**ELENCO DEL MATERIALE:**
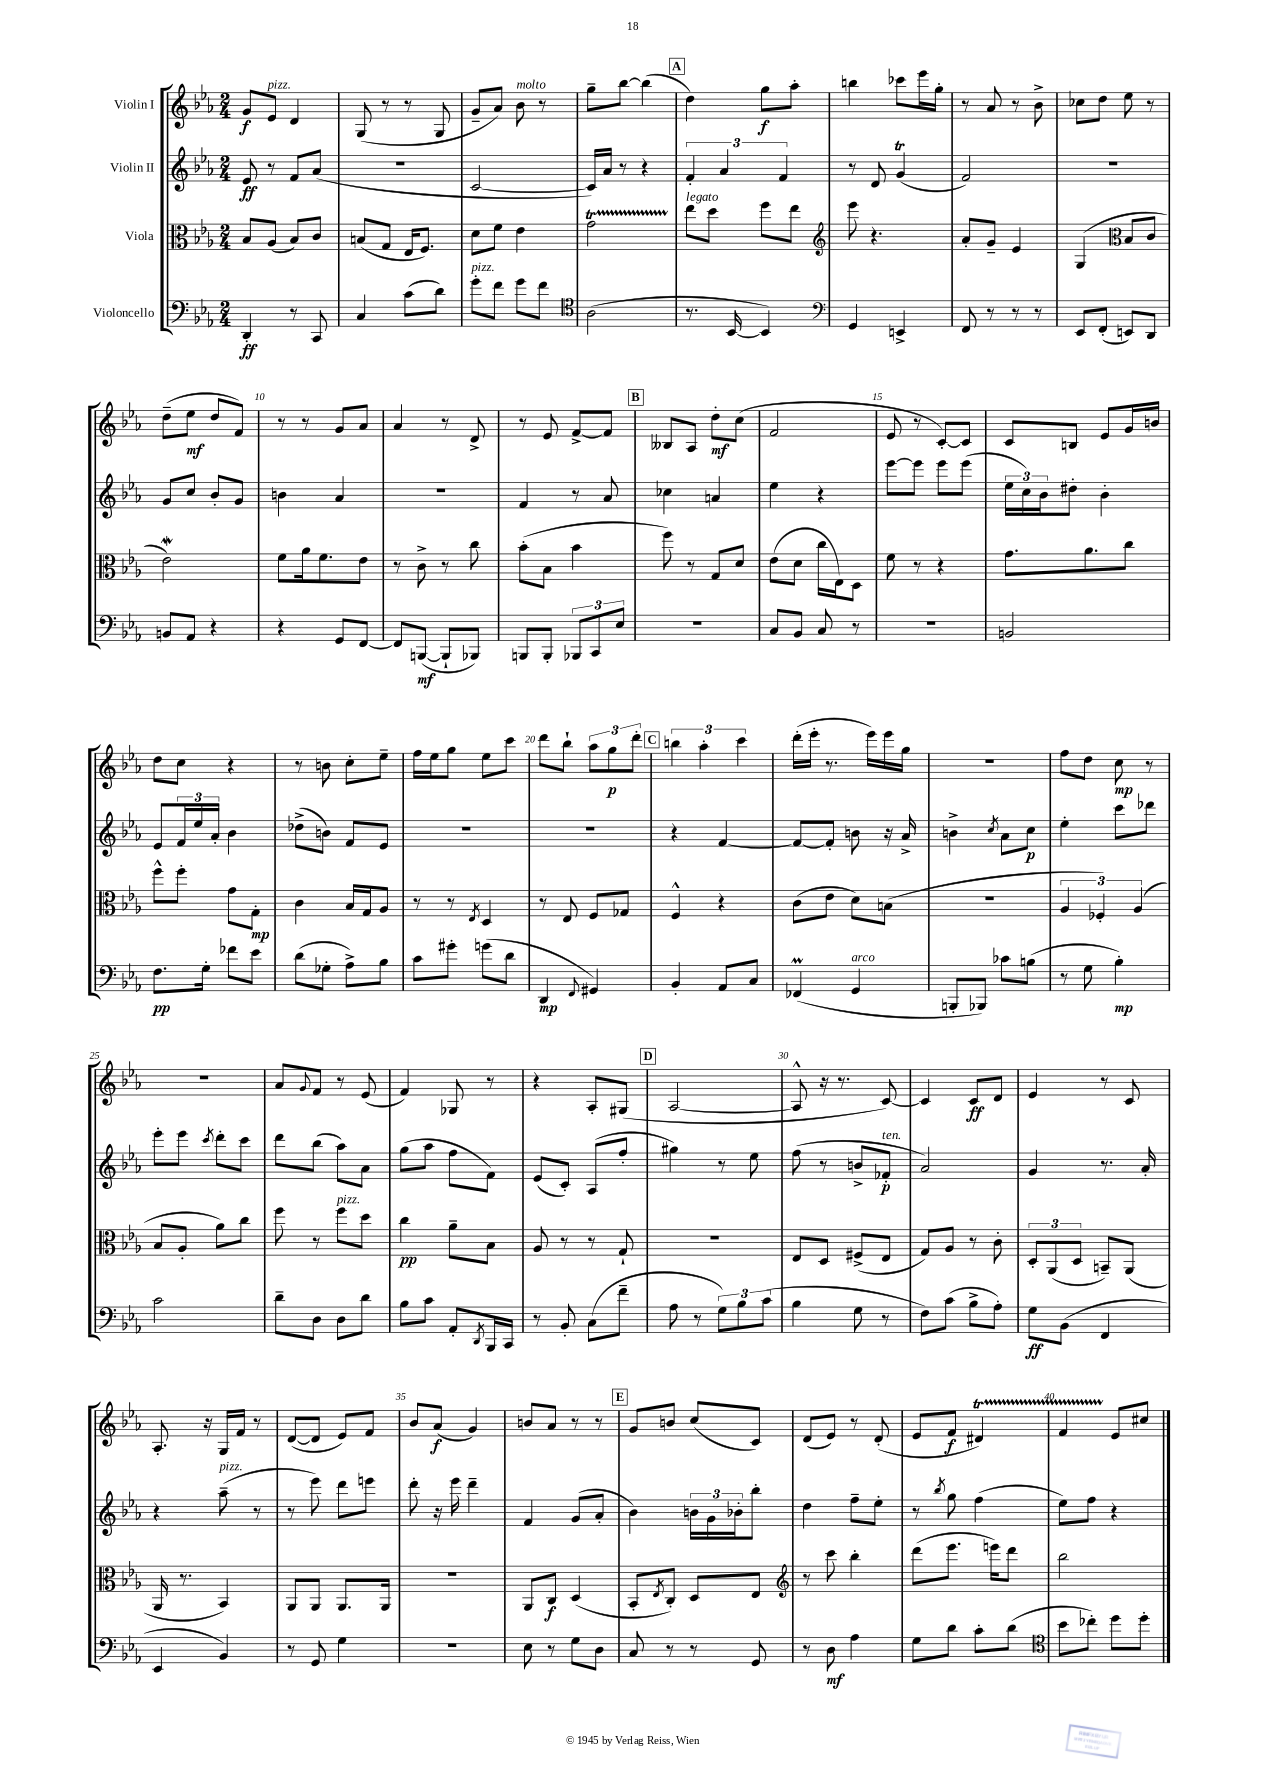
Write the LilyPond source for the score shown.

---

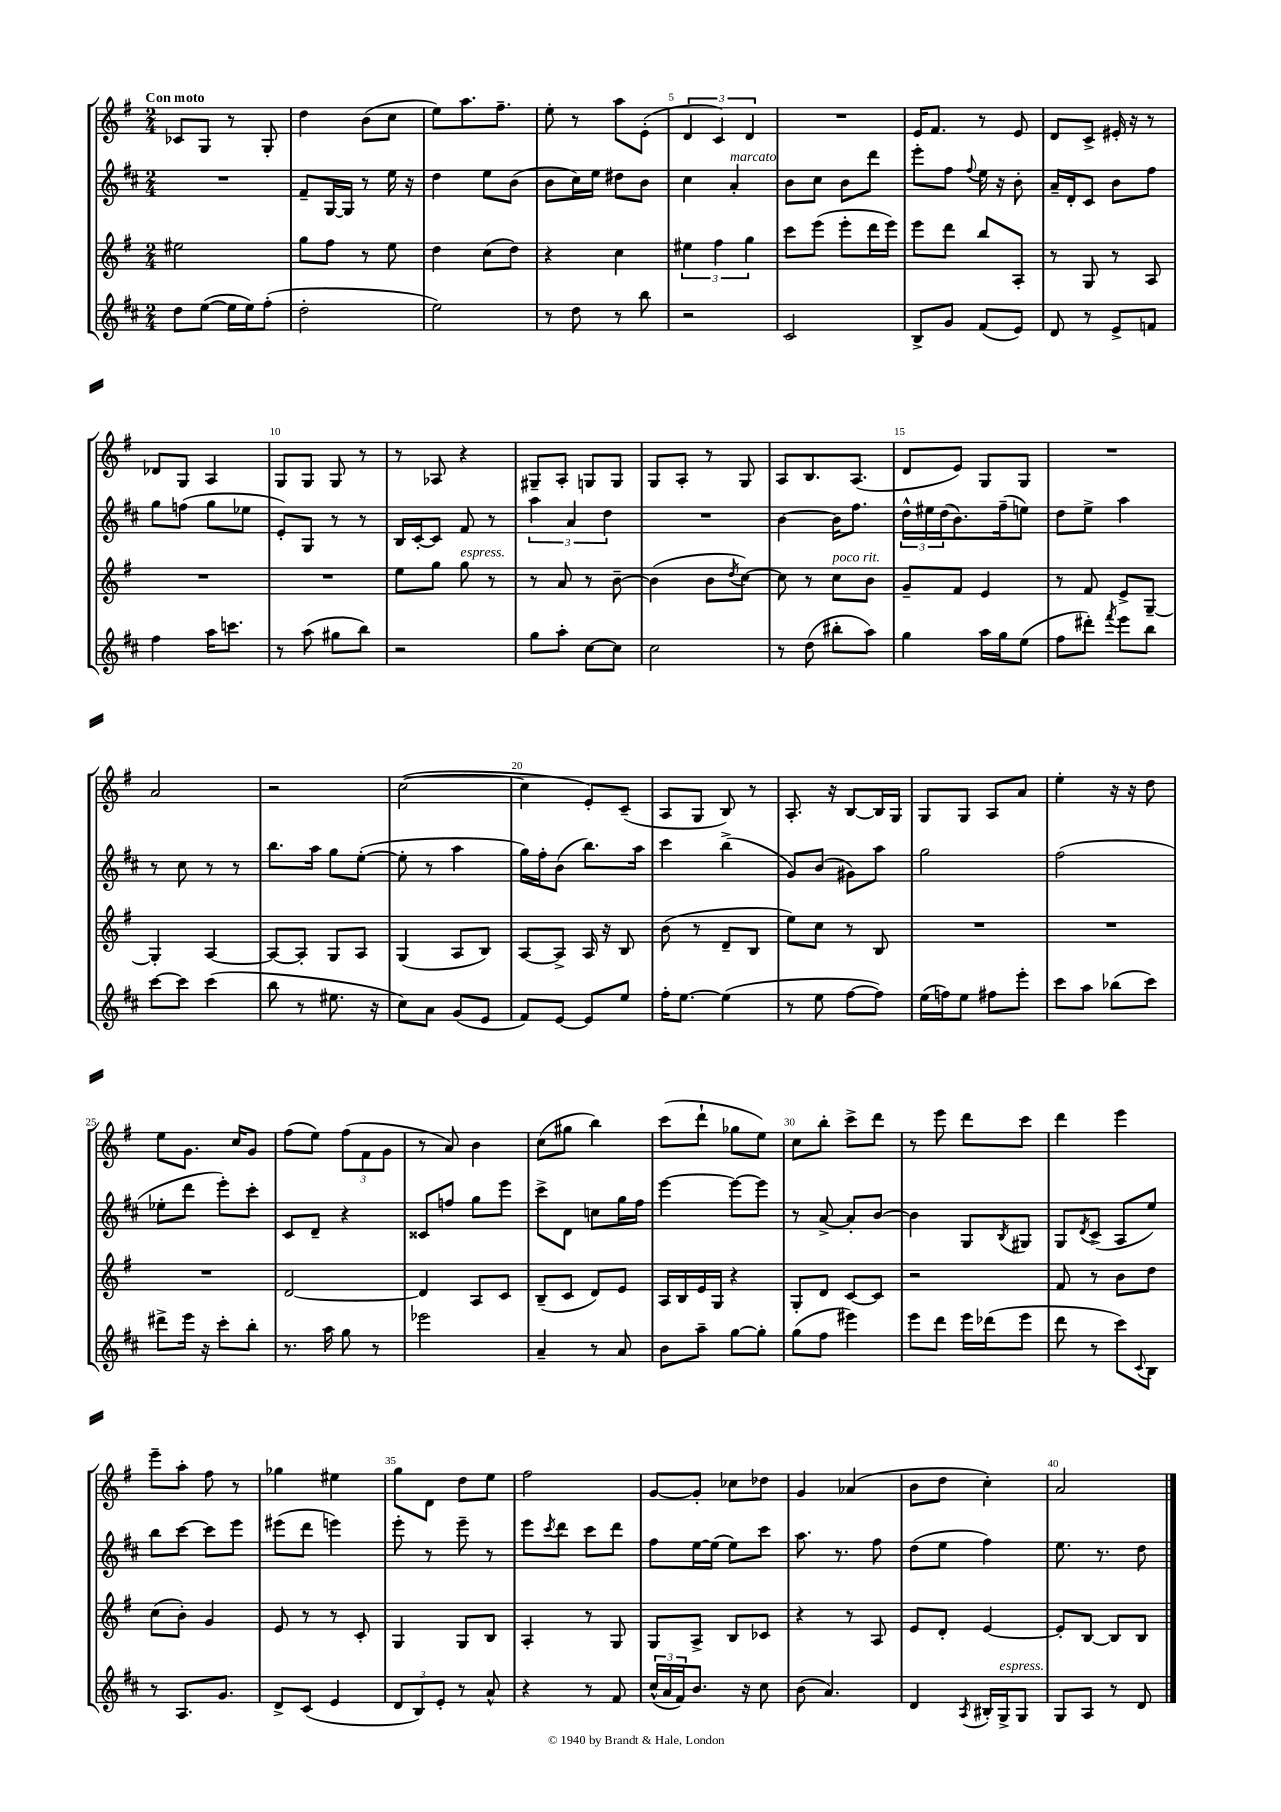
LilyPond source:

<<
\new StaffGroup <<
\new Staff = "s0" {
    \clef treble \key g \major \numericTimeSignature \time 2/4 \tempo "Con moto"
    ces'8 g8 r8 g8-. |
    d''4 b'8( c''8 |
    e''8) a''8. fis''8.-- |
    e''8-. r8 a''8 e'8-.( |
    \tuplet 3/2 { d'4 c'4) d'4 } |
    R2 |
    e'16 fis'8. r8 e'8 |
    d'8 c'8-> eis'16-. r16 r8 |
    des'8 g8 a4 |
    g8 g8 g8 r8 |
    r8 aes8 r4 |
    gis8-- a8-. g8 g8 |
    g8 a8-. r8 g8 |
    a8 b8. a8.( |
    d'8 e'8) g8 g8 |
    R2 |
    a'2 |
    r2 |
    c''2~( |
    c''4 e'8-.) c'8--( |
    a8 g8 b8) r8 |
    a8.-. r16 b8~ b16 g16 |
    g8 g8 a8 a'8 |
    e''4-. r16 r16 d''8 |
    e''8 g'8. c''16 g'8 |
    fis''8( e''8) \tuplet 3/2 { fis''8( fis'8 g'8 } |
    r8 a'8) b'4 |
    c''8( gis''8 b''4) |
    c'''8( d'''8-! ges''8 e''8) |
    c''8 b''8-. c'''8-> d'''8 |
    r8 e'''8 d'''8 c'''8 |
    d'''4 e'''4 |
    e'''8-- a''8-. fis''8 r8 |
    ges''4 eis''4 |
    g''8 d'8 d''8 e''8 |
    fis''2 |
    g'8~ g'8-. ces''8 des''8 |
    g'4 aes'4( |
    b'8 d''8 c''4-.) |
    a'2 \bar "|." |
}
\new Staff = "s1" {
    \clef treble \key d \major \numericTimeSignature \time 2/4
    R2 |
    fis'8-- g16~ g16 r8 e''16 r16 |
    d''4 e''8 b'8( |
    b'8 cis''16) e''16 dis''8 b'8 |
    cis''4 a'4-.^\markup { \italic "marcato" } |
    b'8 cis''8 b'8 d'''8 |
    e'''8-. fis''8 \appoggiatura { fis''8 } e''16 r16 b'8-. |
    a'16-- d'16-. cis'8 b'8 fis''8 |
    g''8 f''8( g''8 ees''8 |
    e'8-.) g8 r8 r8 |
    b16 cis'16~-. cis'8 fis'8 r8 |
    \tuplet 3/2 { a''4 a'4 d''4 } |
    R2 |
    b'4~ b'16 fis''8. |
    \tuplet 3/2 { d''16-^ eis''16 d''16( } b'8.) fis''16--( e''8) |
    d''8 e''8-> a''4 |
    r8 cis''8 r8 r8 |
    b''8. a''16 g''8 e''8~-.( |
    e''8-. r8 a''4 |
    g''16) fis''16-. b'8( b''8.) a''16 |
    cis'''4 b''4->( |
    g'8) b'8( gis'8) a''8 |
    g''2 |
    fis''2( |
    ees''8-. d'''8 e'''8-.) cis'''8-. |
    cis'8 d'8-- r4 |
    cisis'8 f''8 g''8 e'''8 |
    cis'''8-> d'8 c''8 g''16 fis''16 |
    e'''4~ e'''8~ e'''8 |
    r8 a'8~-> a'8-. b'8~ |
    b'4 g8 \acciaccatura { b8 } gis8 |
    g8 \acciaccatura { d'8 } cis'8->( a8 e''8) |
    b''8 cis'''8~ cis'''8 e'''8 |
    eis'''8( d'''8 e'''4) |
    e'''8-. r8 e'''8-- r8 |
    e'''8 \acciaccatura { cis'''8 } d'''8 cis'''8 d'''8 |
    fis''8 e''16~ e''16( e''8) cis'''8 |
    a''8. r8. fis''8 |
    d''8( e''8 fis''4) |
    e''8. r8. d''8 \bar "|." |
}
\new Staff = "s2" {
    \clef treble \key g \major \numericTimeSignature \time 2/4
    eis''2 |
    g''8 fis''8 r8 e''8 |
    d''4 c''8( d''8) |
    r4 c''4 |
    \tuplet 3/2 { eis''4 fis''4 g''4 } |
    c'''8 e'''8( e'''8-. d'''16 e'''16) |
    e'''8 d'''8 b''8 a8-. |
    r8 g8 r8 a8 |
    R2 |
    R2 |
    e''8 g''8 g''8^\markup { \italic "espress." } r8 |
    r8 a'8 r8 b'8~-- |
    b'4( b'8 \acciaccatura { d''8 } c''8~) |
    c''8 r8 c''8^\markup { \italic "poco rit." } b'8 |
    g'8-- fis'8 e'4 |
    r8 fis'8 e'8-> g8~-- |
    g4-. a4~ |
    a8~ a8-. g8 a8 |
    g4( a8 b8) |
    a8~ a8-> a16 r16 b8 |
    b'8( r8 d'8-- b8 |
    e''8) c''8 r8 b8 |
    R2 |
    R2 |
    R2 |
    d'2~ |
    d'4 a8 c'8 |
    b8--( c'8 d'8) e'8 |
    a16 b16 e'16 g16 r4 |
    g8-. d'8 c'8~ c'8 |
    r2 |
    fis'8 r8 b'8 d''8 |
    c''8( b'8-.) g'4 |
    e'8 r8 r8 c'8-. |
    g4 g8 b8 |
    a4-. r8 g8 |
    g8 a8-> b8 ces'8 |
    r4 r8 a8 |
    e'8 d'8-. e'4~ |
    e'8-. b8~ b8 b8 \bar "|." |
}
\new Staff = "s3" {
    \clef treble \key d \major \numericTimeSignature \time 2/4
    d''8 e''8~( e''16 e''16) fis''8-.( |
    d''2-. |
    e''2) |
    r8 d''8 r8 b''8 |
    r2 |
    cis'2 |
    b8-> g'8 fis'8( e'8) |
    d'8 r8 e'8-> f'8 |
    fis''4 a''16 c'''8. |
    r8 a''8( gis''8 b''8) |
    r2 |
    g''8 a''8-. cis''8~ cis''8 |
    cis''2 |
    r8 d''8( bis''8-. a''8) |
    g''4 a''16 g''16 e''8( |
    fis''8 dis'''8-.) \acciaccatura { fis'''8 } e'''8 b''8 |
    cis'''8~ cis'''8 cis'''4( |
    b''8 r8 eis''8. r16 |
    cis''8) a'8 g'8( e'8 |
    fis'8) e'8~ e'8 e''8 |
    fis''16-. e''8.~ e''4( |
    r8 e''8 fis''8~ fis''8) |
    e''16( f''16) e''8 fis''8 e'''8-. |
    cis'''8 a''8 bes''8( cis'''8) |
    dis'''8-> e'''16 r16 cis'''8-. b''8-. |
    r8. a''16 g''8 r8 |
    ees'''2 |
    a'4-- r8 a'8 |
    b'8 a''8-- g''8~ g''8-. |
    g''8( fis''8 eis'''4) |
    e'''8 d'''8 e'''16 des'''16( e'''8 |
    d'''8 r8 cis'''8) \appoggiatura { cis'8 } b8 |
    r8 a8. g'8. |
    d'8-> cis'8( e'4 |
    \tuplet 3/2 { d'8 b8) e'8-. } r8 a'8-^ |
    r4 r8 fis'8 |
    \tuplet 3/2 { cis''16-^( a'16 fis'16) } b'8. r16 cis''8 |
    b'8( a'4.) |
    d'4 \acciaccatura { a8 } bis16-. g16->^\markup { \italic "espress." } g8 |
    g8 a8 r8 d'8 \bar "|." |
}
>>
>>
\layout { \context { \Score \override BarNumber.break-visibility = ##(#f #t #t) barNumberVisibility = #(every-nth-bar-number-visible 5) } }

**DA FARE:** Riporta tutte le righe del materiale qui sopra in cui compare la parola "markup".

**RISULTATO:**
    cis''4 a'4-.^\markup { \italic "marcato" } |
    e''8 g''8 g''8^\markup { \italic "espress." } r8 |
    c''8 r8 c''8^\markup { \italic "poco rit." } b'8 |
    d'4 \acciaccatura { a8 } bis16-. g16->^\markup { \italic "espress." } g8 |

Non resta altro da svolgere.